**RECORDS FOR THIS TASK**:
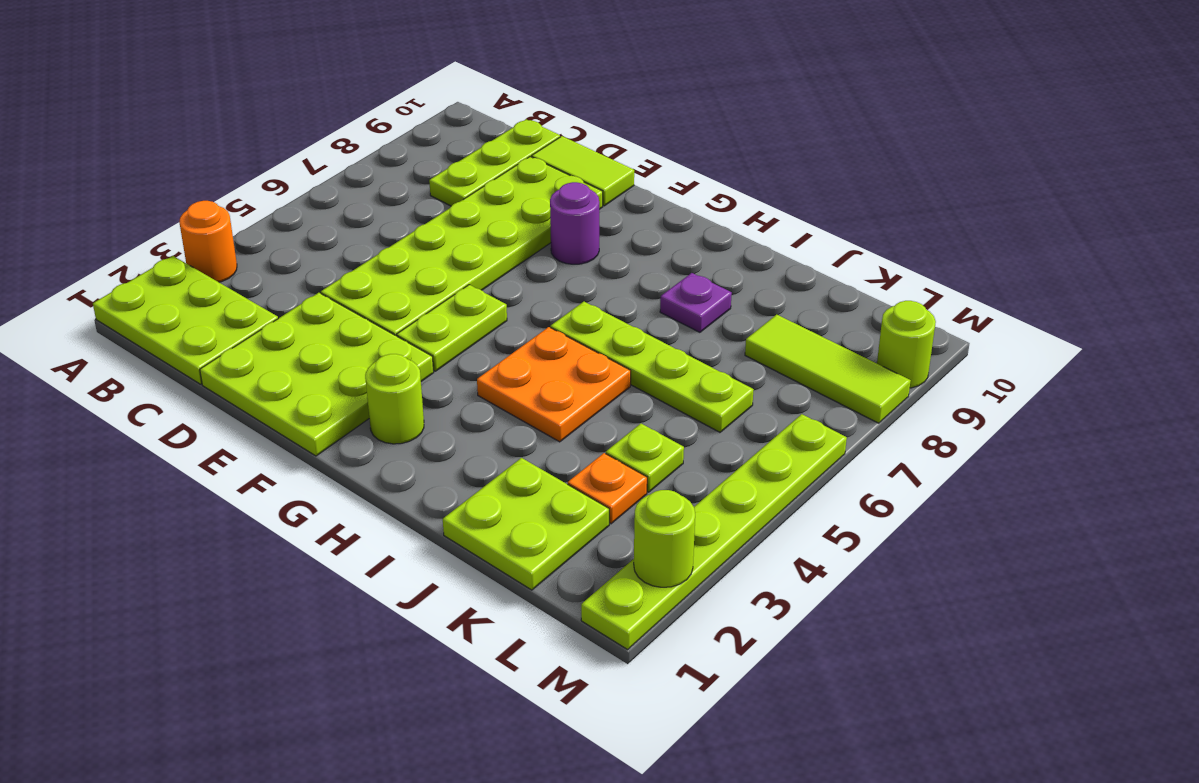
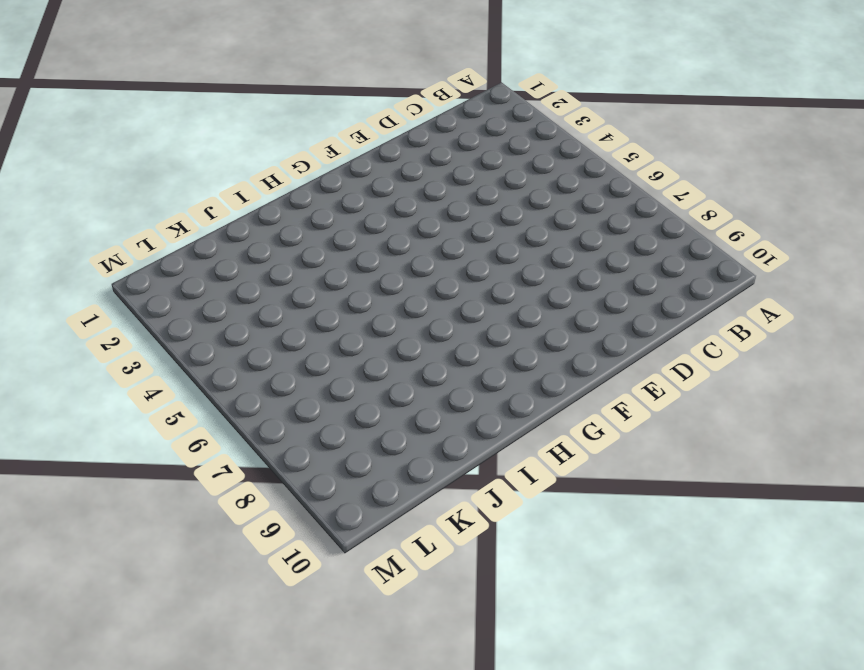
none -> lime plate A1:C2 level 1
none -> orange round brick A3 level 1
none -> lime plate C8:C10 level 1

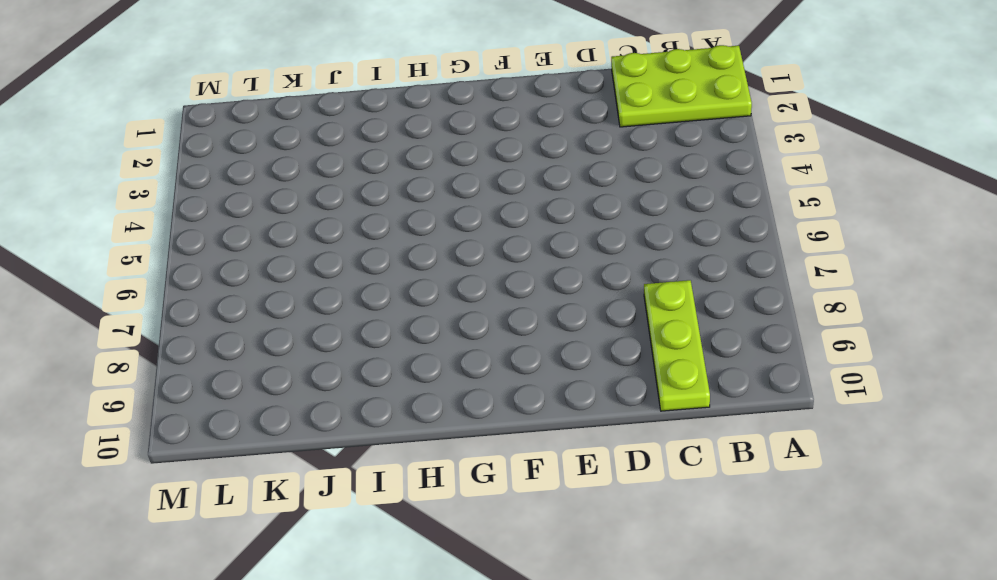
none -> orange round brick A3 level 1
none -> lime plate D1:F3 level 1
none -> lime plate D4:E9 level 1

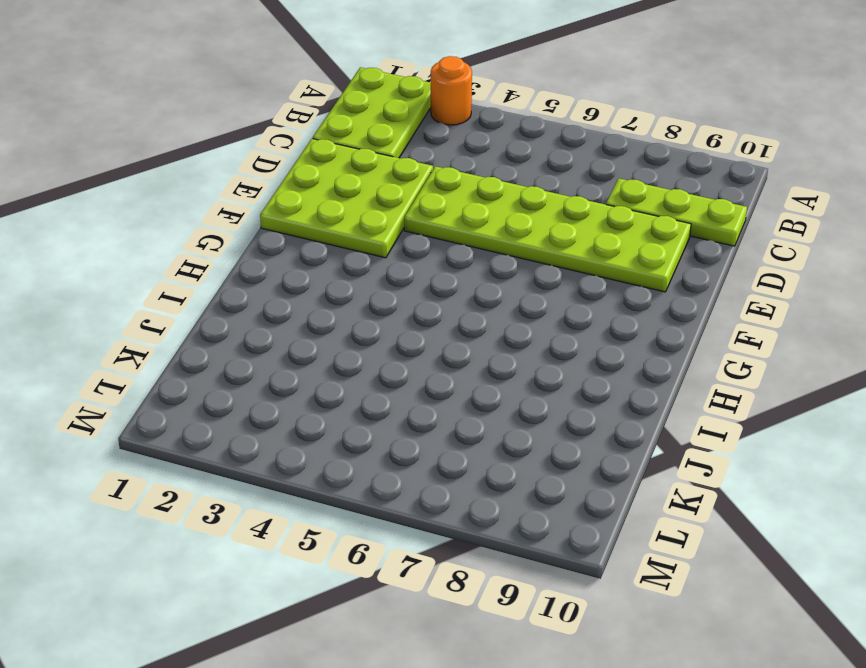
none -> lime tile D10:E10 level 1
none -> lime plate F4:F5 level 1
none -> purple round brick F8 level 1

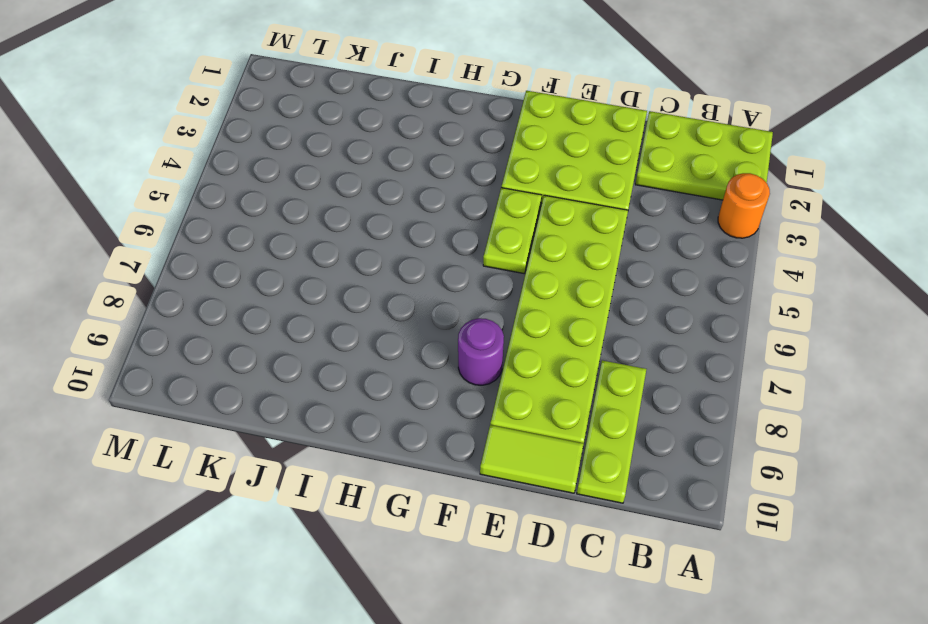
none -> lime round brick G2 level 1
none -> orange plate H4:I5 level 1
none -> lime plate H6:K6 level 1

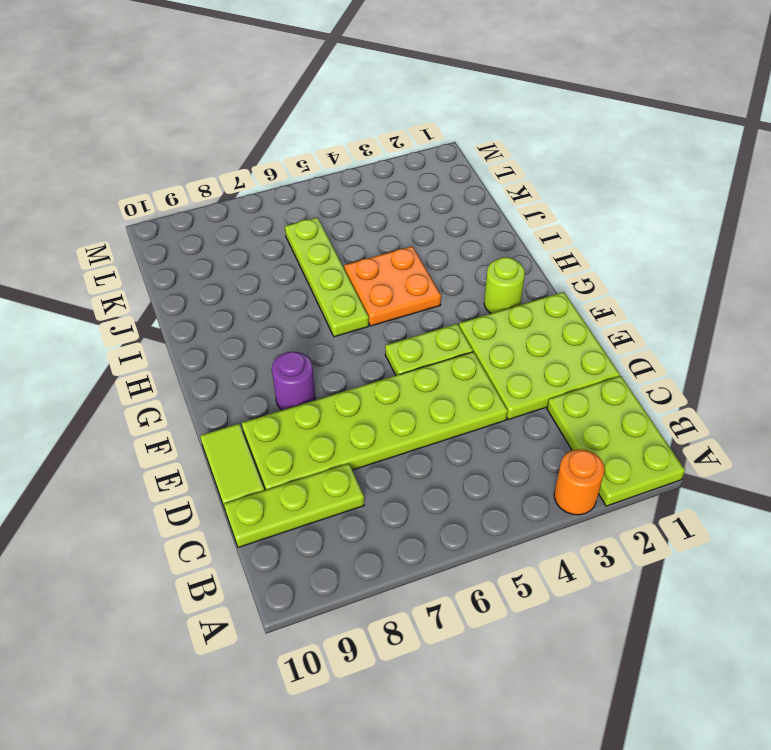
none -> purple plate I8 level 1
none -> lime plate J1:K2 level 1
none -> orange plate K3 level 1

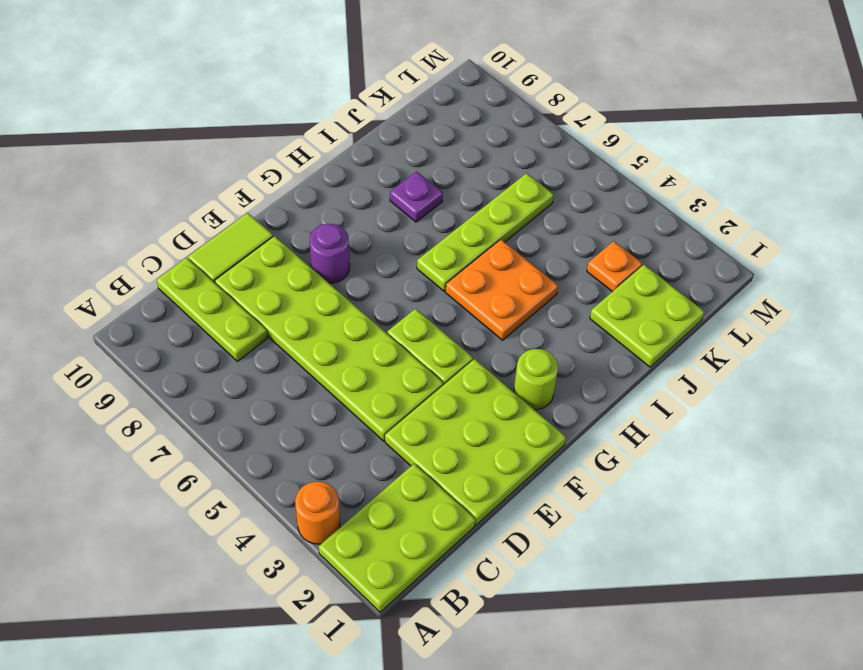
none -> lime plate K4 level 1
none -> lime tile K8:M8 level 1
none -> lime plate M1:M6 level 1

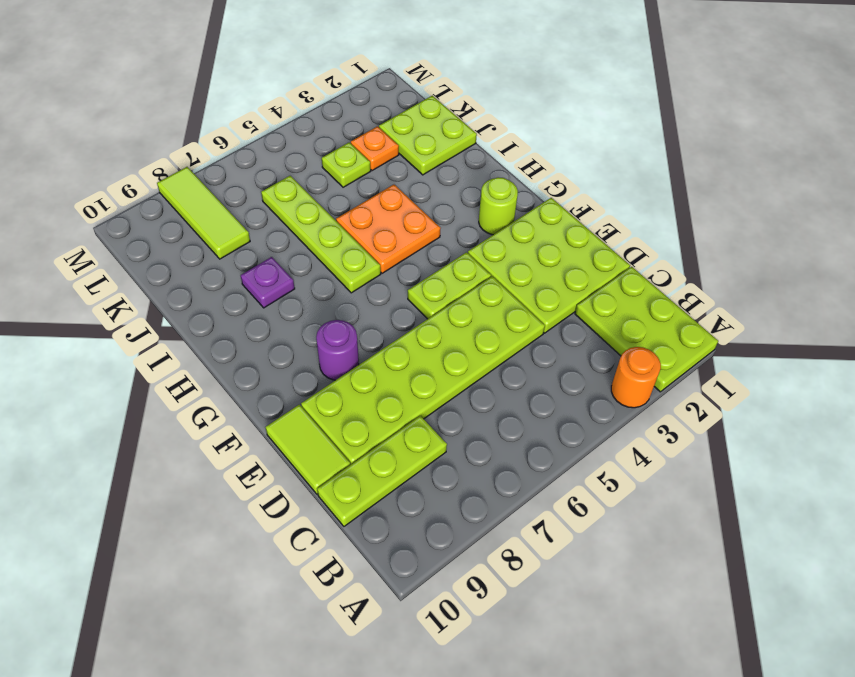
none -> lime plate M1:M6 level 1
none -> lime round brick M9 level 1
none -> lime round brick M2 level 2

**ASSIGNMENT**: Repeat, word for word and with no pictures, only the lines running from the beginning of the data to the line that contains "none -> lime plate H6:K6 level 1".

**TASK SOLUTION**:
none -> lime plate A1:C2 level 1
none -> orange round brick A3 level 1
none -> lime plate C8:C10 level 1

none -> orange round brick A3 level 1
none -> lime plate D1:F3 level 1
none -> lime plate D4:E9 level 1

none -> lime tile D10:E10 level 1
none -> lime plate F4:F5 level 1
none -> purple round brick F8 level 1

none -> lime round brick G2 level 1
none -> orange plate H4:I5 level 1
none -> lime plate H6:K6 level 1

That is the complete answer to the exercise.